**What you will do**. Leave every image out, and return the rest of the data word for word.

---*---

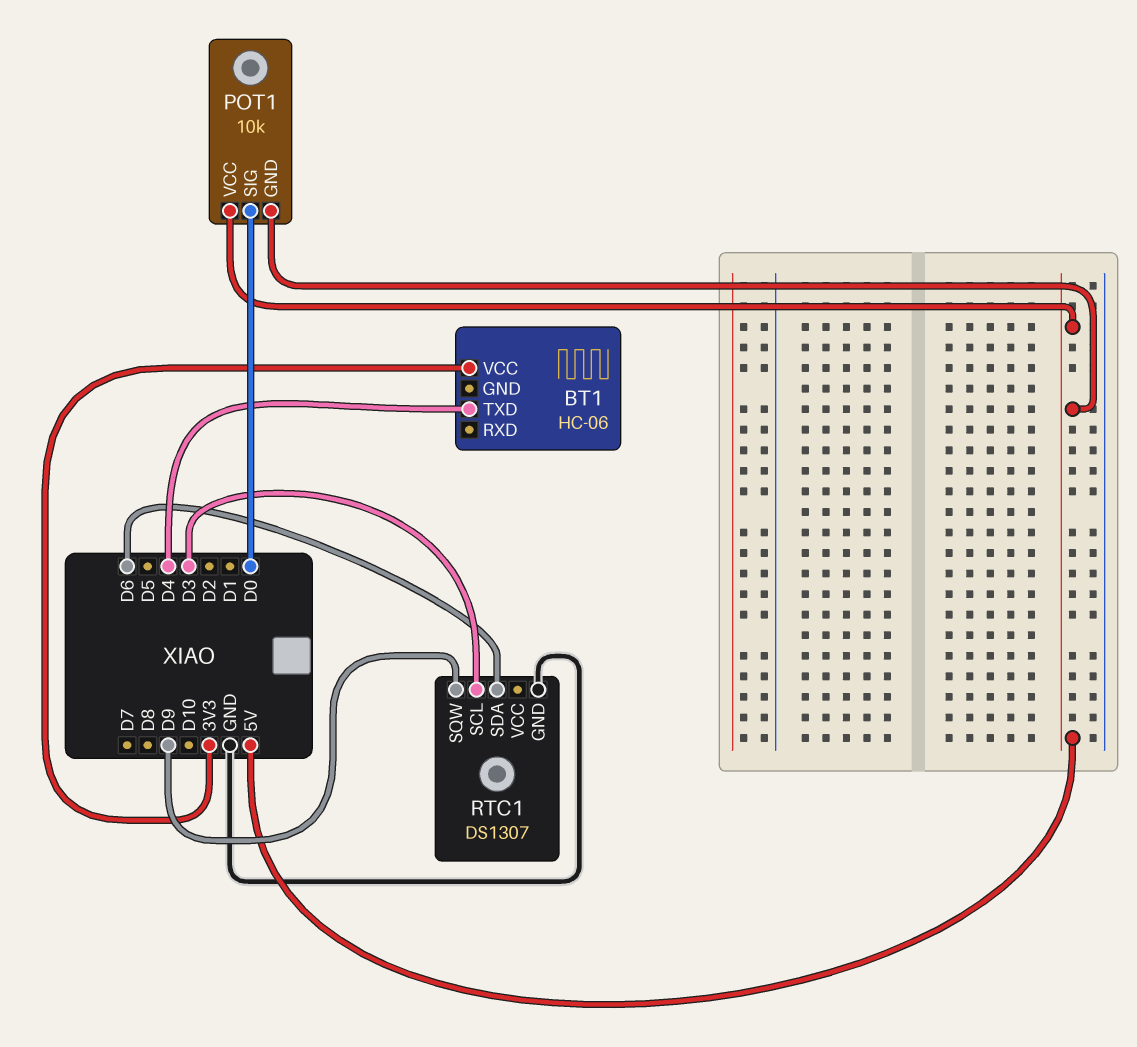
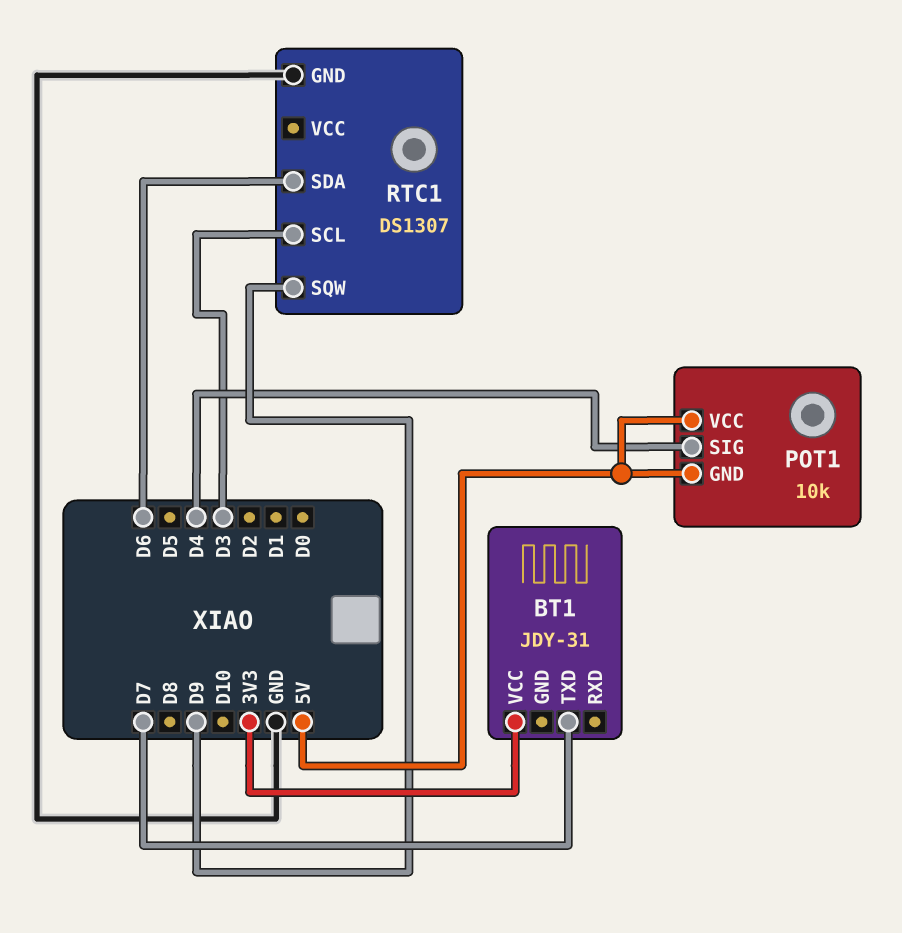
BT1: HC-06 -> JDY-31
BT1 pin TXD: D4 -> D7
POT1 pin SIG: D0 -> D4

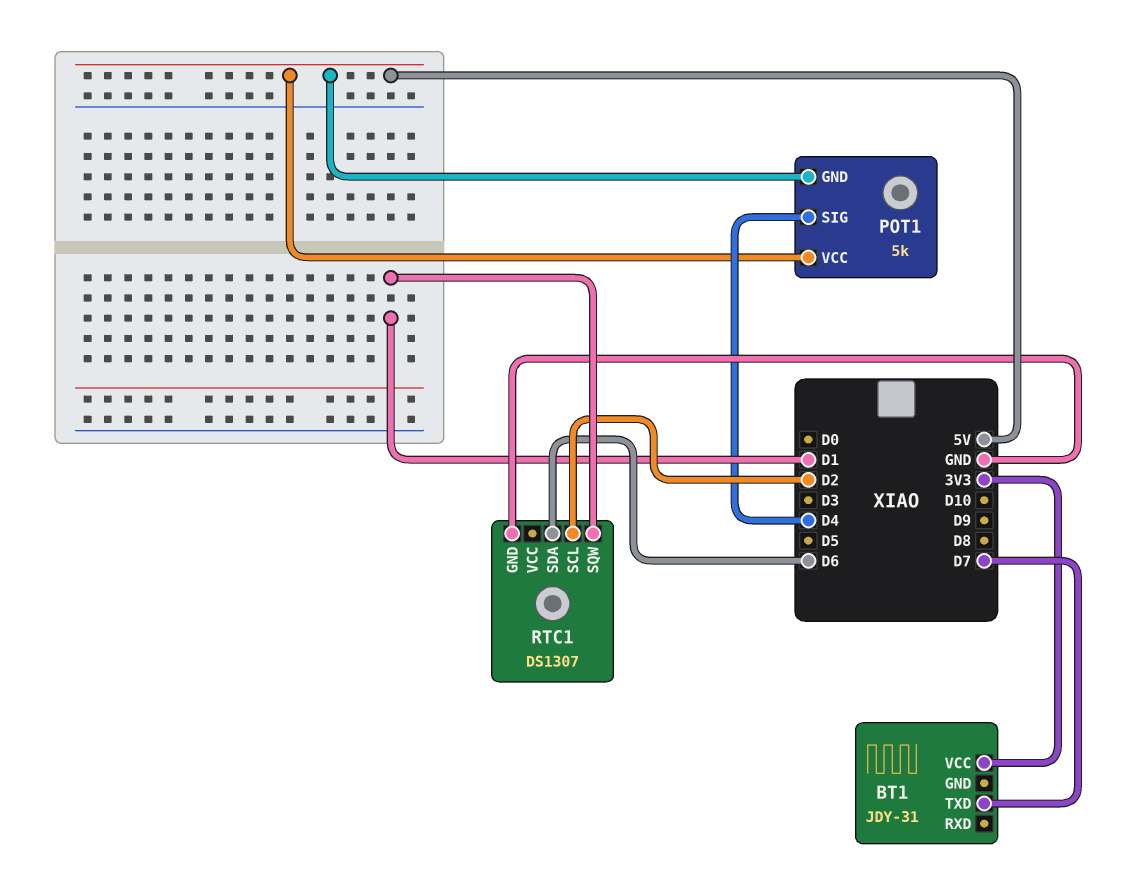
POT1: 10k -> 5k
RTC1 pin SCL: D3 -> D2
RTC1 pin SQW: D9 -> D1

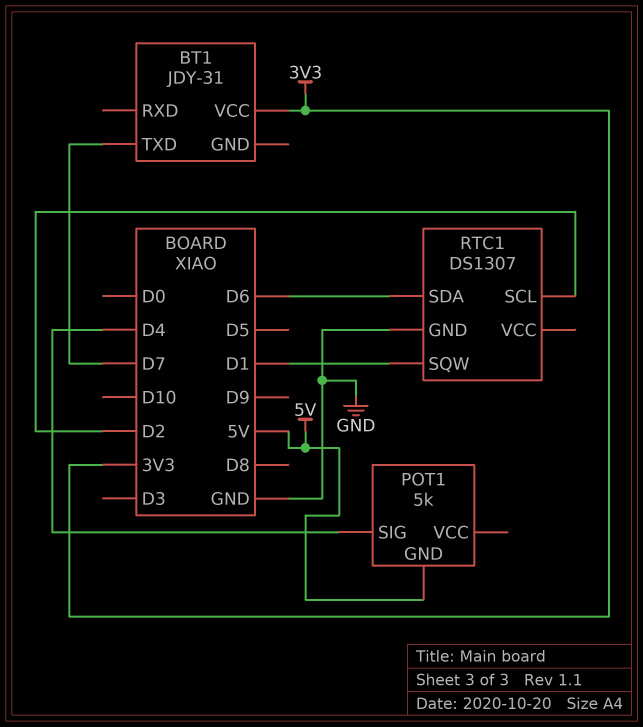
POT1 pin VCC: 5V -> none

---*---

**Output**.
BT1: HC-06 -> JDY-31
BT1 pin TXD: D4 -> D7
POT1 pin SIG: D0 -> D4

POT1: 10k -> 5k
RTC1 pin SCL: D3 -> D2
RTC1 pin SQW: D9 -> D1

POT1 pin VCC: 5V -> none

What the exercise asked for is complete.